*What to work on*.
Would you reproduce, word for word, only the lines from the one with "jet-black alarm clock" to the end of the listing below?

----

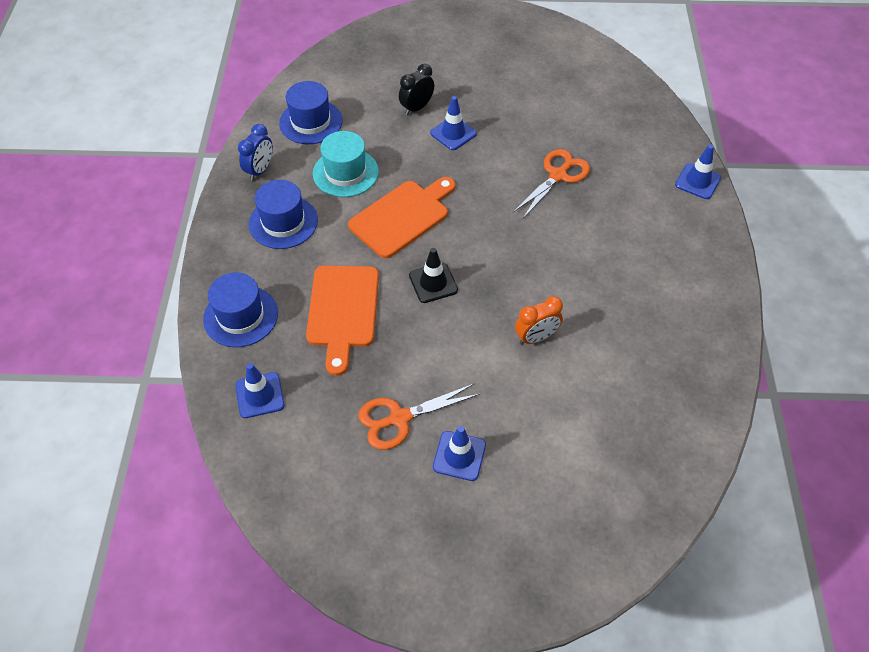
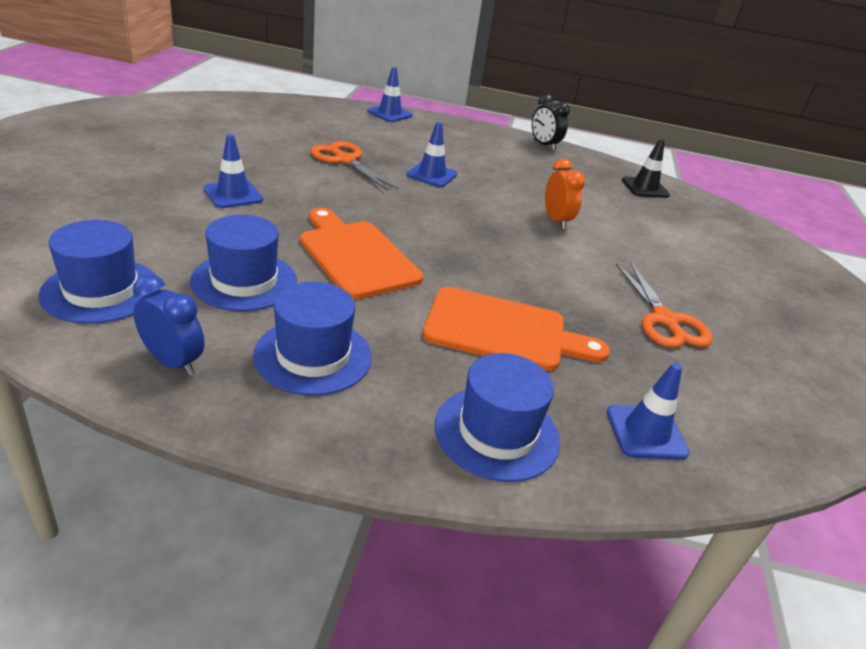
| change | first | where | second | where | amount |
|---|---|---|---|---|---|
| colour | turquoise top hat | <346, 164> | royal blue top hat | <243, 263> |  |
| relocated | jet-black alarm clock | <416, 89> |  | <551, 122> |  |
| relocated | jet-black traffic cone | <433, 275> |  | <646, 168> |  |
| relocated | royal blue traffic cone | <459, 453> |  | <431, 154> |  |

----

*Answer to the problem*.
| relocated | jet-black alarm clock | <416, 89> |  | <551, 122> |  |
| relocated | jet-black traffic cone | <433, 275> |  | <646, 168> |  |
| relocated | royal blue traffic cone | <459, 453> |  | <431, 154> |  |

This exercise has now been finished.